_Action item_
All lines from the one holding "GreenNotebook <477,61,572,111> →" through the last line of the entries below must be transcribed exactly, and no others. Pictures do not go in.

_Data shown_
BEGIN

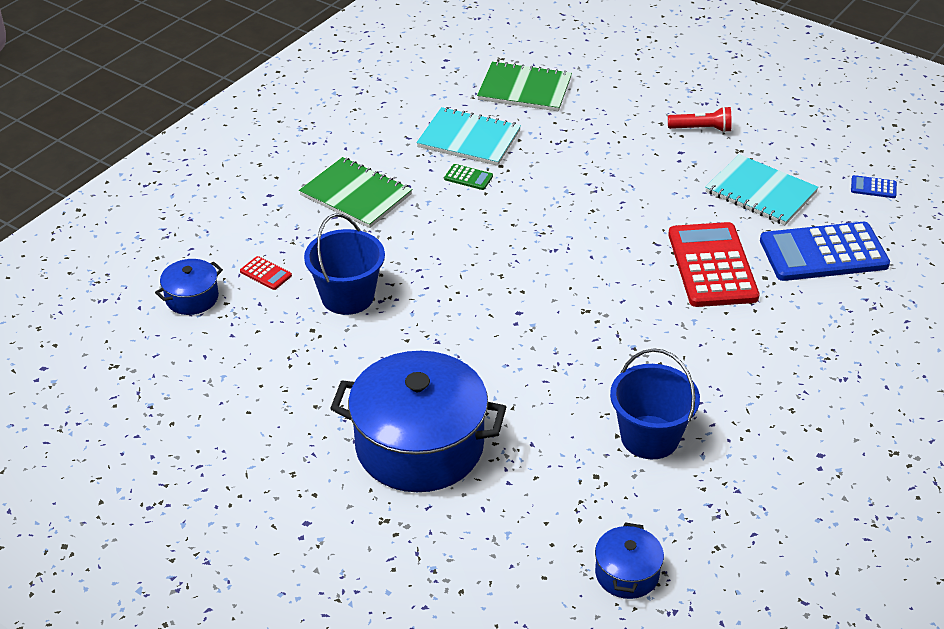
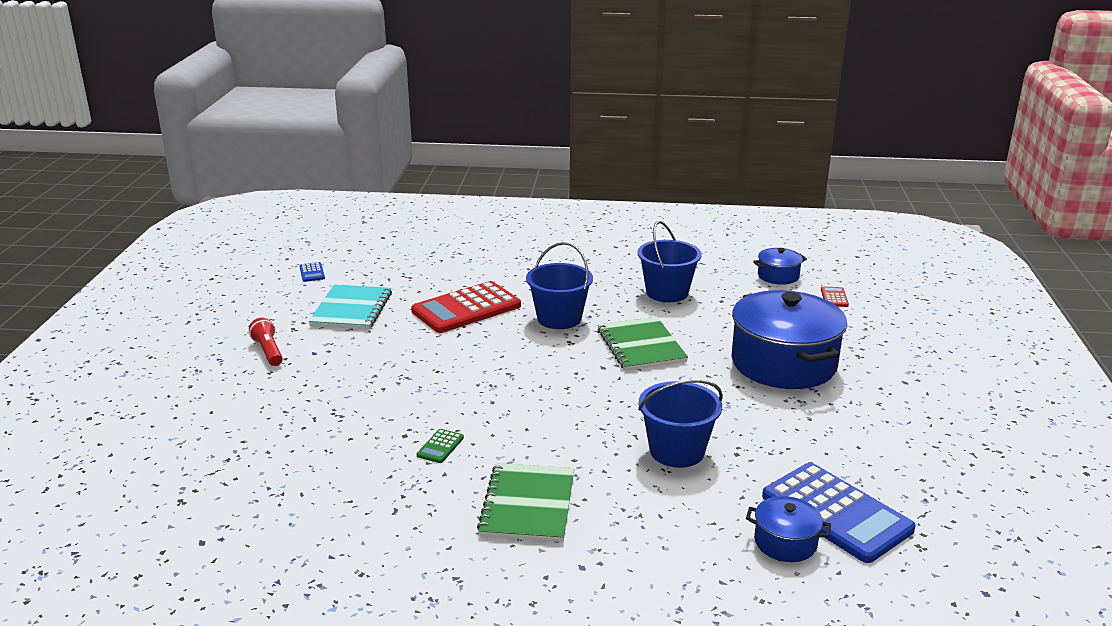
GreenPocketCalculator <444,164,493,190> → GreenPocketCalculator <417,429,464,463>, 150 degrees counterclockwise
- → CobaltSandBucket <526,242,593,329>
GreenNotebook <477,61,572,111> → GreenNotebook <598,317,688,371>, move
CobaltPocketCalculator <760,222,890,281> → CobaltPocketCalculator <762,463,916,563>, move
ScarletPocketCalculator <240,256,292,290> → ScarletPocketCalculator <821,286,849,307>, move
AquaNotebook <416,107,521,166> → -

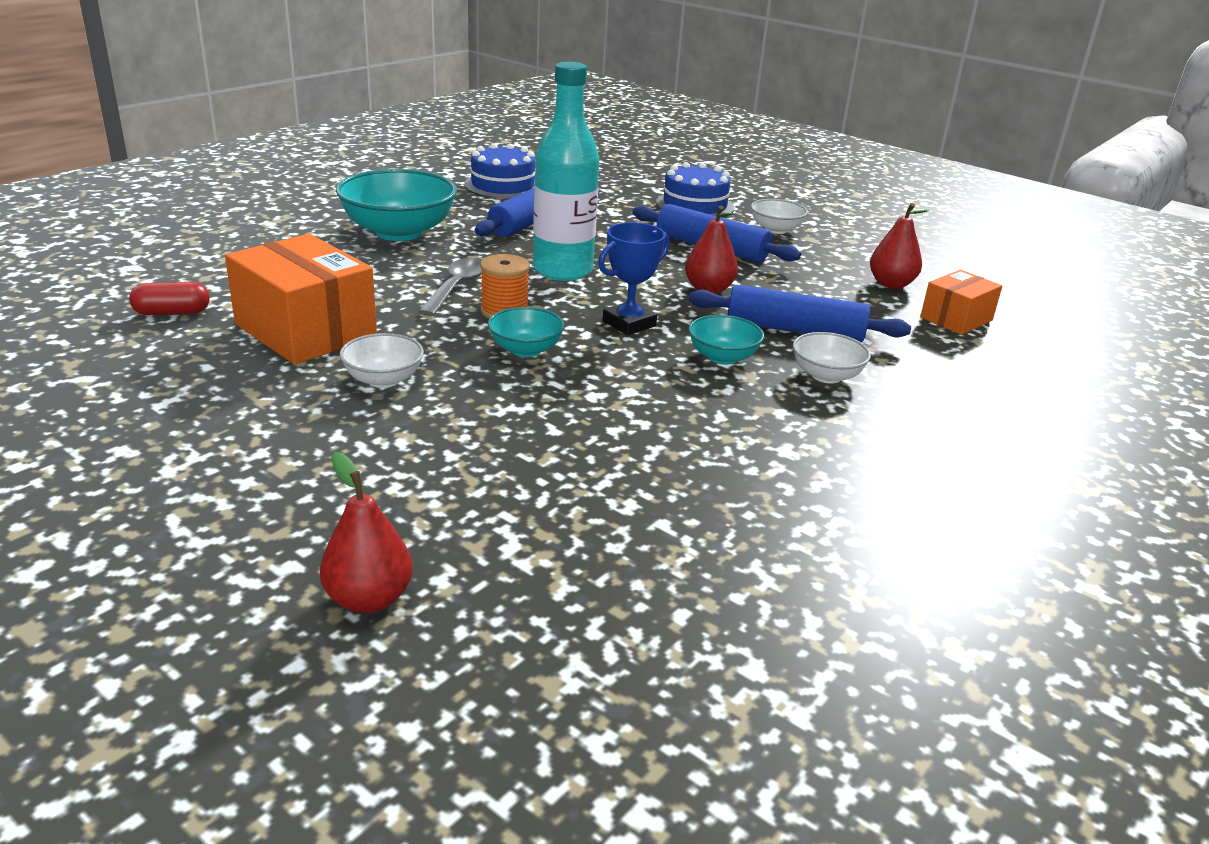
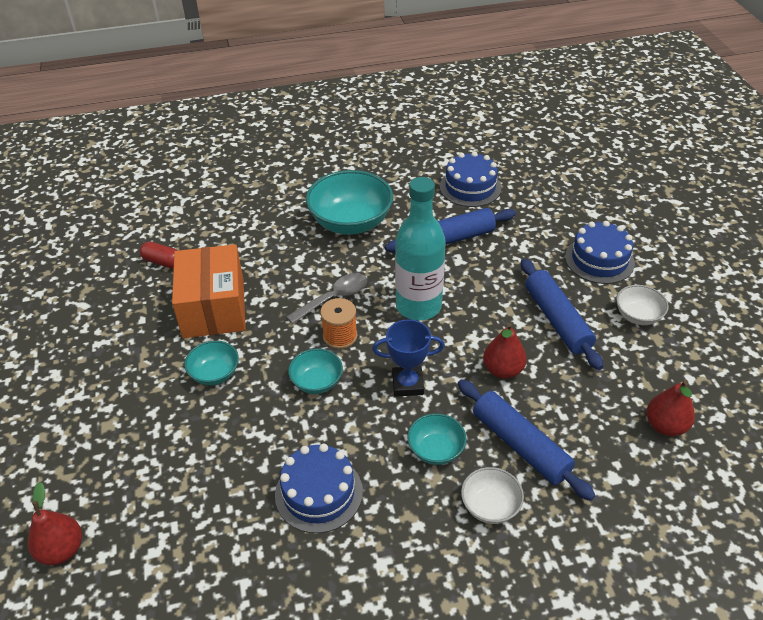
WhiteBowl <340,333,424,388> → AquaBowl <184,341,239,385>
- → CobaltLayerCake <275,443,363,533>
OrangeBox <920,270,1002,335> → -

END

_Response area_
GreenNotebook <477,61,572,111> → GreenNotebook <598,317,688,371>, move
CobaltPocketCalculator <760,222,890,281> → CobaltPocketCalculator <762,463,916,563>, move
ScarletPocketCalculator <240,256,292,290> → ScarletPocketCalculator <821,286,849,307>, move
AquaNotebook <416,107,521,166> → -

WhiteBowl <340,333,424,388> → AquaBowl <184,341,239,385>
- → CobaltLayerCake <275,443,363,533>
OrangeBox <920,270,1002,335> → -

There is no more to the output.